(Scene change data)
= = =

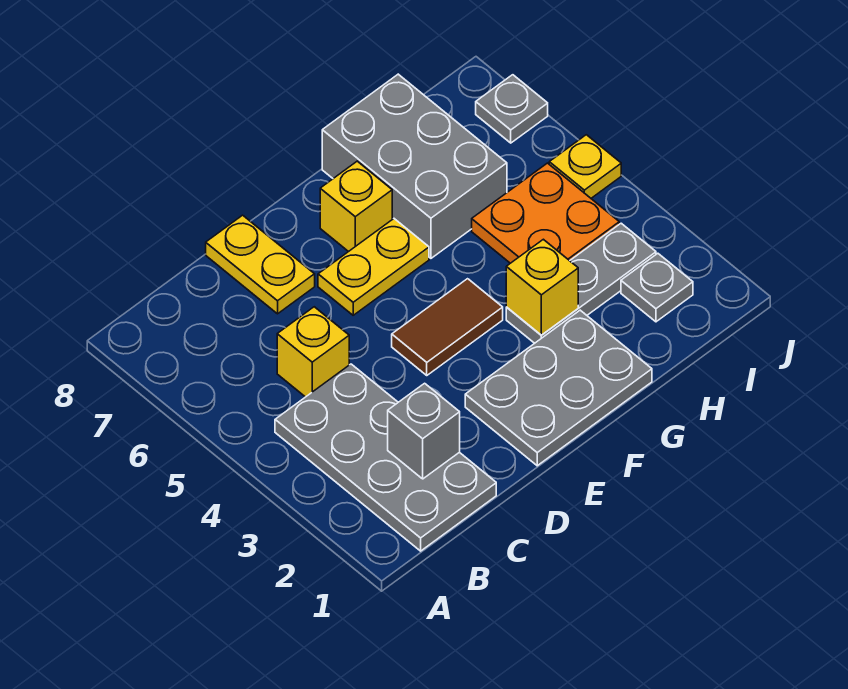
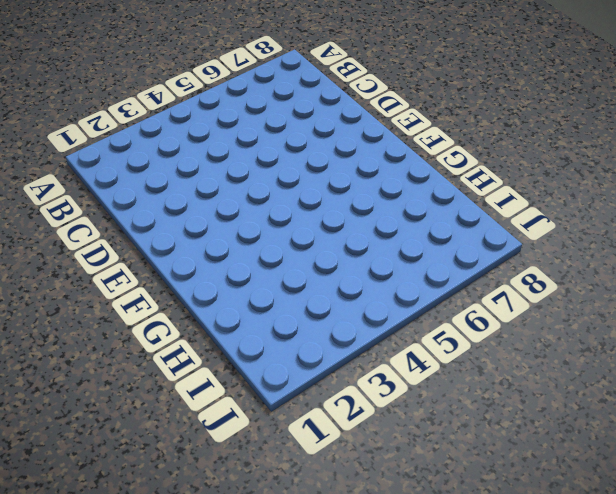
none -> grey 2x4 plate [275,364,496,551]
none -> yellow 1x1 brick [277,307,349,397]
none -> yellow 1x2 plate [206,215,315,314]

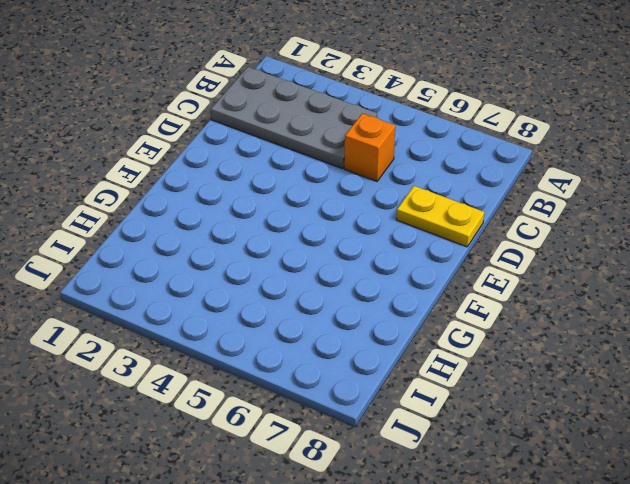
orange 1x1 brick [344,113,395,181] -> yellow 1x1 brick [277,307,349,397]
none -> grey 2x3 plate [465,310,652,466]
none -> brown 1x2 tile [392,279,503,375]
none -> yellow 1x2 plate [318,219,429,315]

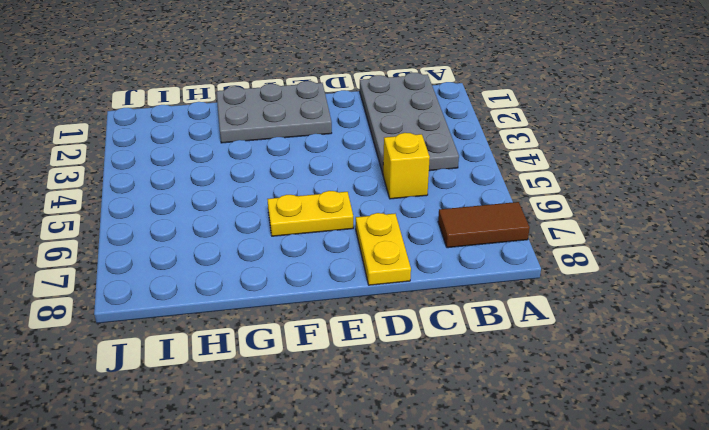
brown 1x2 tile [438,202,530,248] -> brown 1x2 tile moved to [392,279,503,375]
none -> yellow 1x1 brick [320,161,392,252]
none -> grey 1x3 plate [506,223,656,343]
none -> grey 2x3 brick [322,74,507,258]

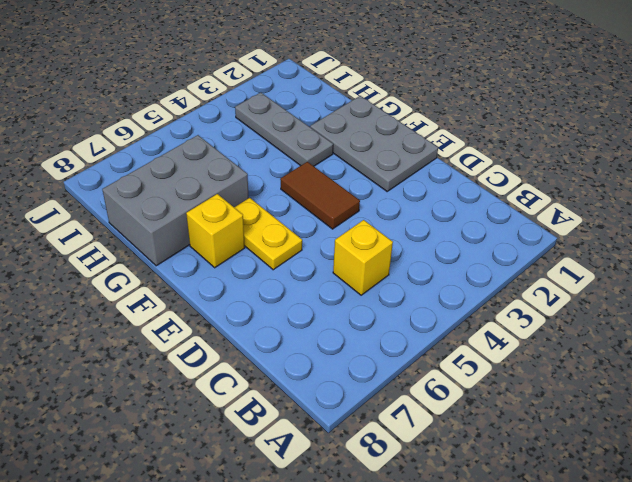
none -> grey 2x4 plate [275,364,496,551]
none -> yellow 1x2 plate [206,215,315,314]
none -> orange 2x2 plate [472,163,619,263]

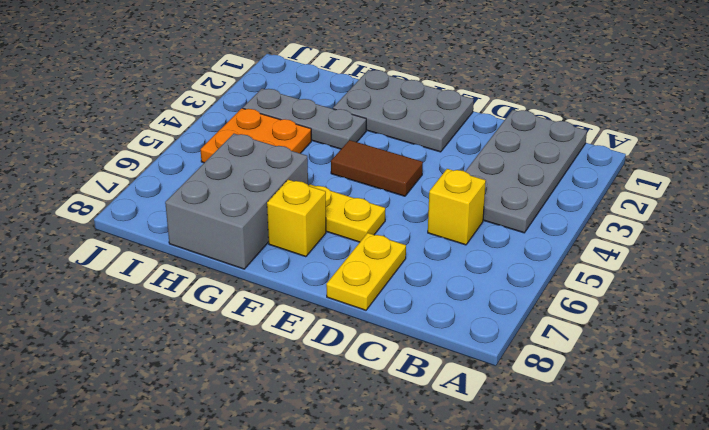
none -> grey 1x1 plate [621,253,693,322]
none -> yellow 1x1 plate [549,135,621,198]
none -> grey 1x1 plate [476,75,548,143]

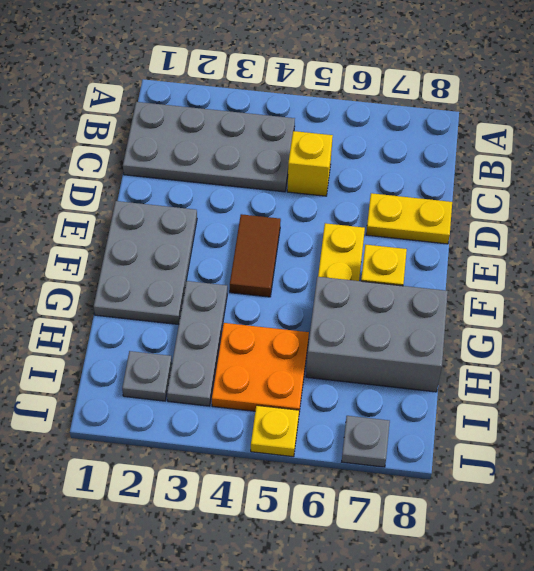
none -> grey 1x1 brick [388,383,460,479]
none -> yellow 1x1 brick [506,239,578,335]

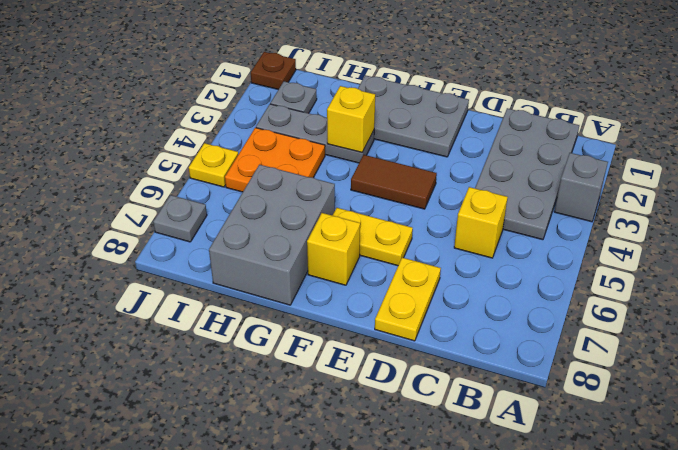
grey 1x1 brick [554,153,608,222] -> grey 1x1 brick moved to [388,383,460,479]
brown 1x1 plate [251,52,296,89] -> none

= = =

ASSIGNED TASK: Please reproduce the records above exactly, leaving out every picture.

WORKED SOLUTION:
none -> grey 2x4 plate [275,364,496,551]
none -> yellow 1x1 brick [277,307,349,397]
none -> yellow 1x2 plate [206,215,315,314]

orange 1x1 brick [344,113,395,181] -> yellow 1x1 brick [277,307,349,397]
none -> grey 2x3 plate [465,310,652,466]
none -> brown 1x2 tile [392,279,503,375]
none -> yellow 1x2 plate [318,219,429,315]

brown 1x2 tile [438,202,530,248] -> brown 1x2 tile moved to [392,279,503,375]
none -> yellow 1x1 brick [320,161,392,252]
none -> grey 1x3 plate [506,223,656,343]
none -> grey 2x3 brick [322,74,507,258]

none -> grey 2x4 plate [275,364,496,551]
none -> yellow 1x2 plate [206,215,315,314]
none -> orange 2x2 plate [472,163,619,263]

none -> grey 1x1 plate [621,253,693,322]
none -> yellow 1x1 plate [549,135,621,198]
none -> grey 1x1 plate [476,75,548,143]

none -> grey 1x1 brick [388,383,460,479]
none -> yellow 1x1 brick [506,239,578,335]

grey 1x1 brick [554,153,608,222] -> grey 1x1 brick moved to [388,383,460,479]
brown 1x1 plate [251,52,296,89] -> none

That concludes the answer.